● **WHAT THIS TASK INVOLVES**:
Could you transcribe exactly the lines from the one containing "move: grey_kazopomix (577" through the last line of the records below, leaving out the pictures?

● **THE RECORDS**:

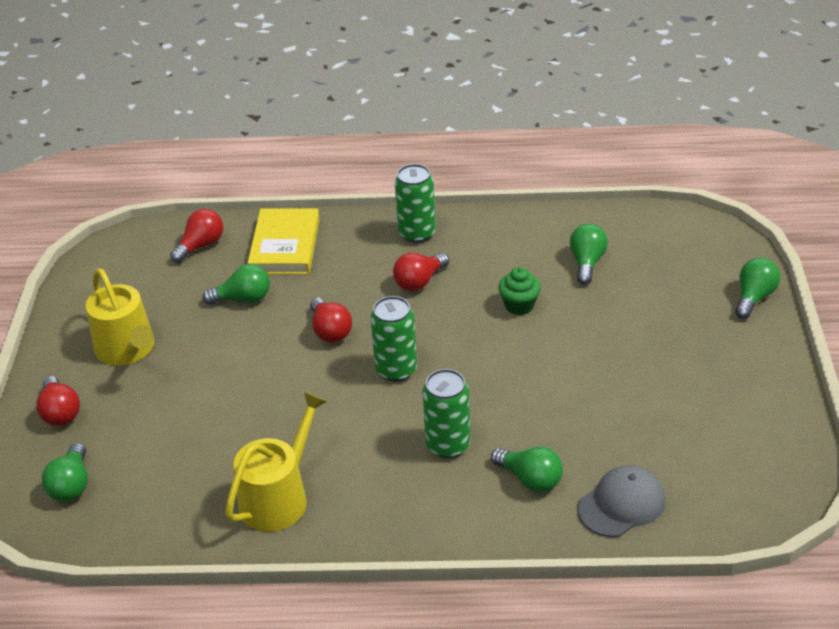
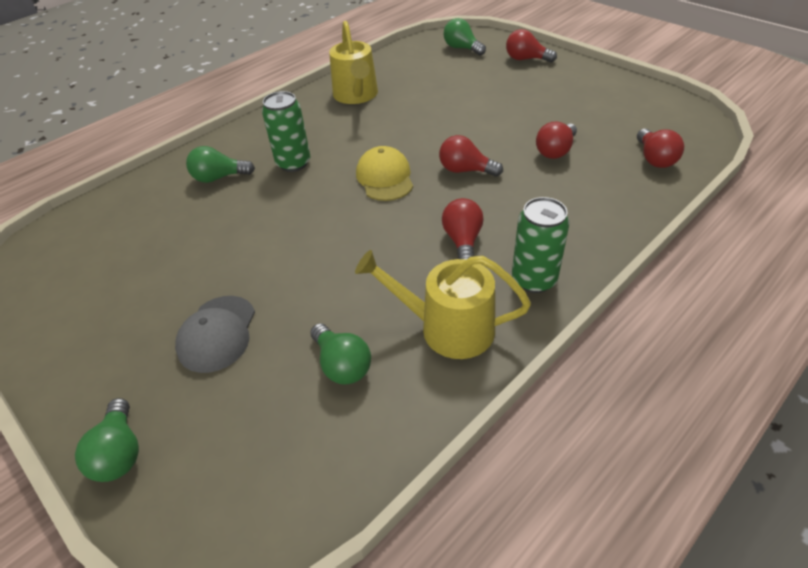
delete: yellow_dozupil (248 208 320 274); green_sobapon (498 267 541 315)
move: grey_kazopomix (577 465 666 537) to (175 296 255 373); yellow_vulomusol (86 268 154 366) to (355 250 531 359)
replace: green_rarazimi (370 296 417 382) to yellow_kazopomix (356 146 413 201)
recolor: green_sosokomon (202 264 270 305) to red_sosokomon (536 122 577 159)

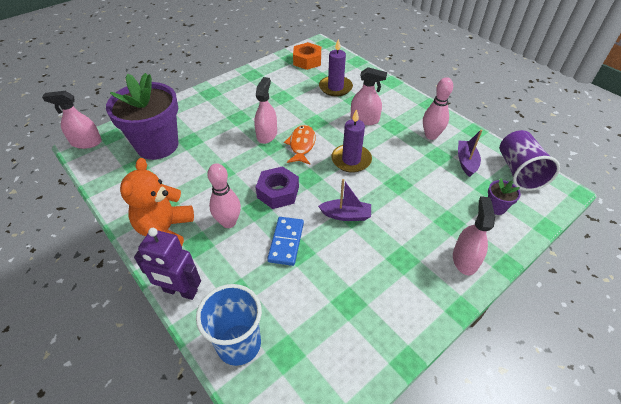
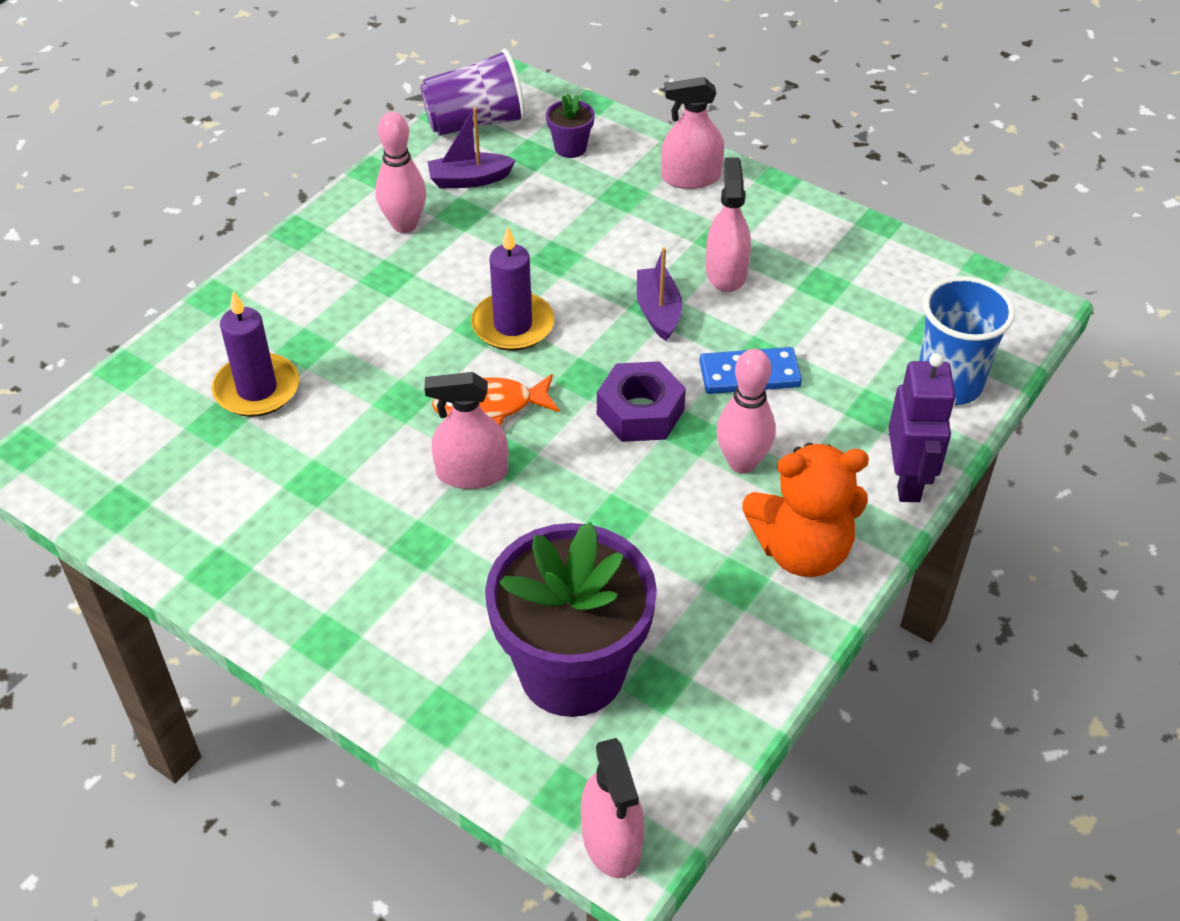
delete:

● **YOUR SOLUTION**:
move: grey_kazopomix (577 465 666 537) to (175 296 255 373); yellow_vulomusol (86 268 154 366) to (355 250 531 359)
replace: green_rarazimi (370 296 417 382) to yellow_kazopomix (356 146 413 201)
recolor: green_sosokomon (202 264 270 305) to red_sosokomon (536 122 577 159)

delete:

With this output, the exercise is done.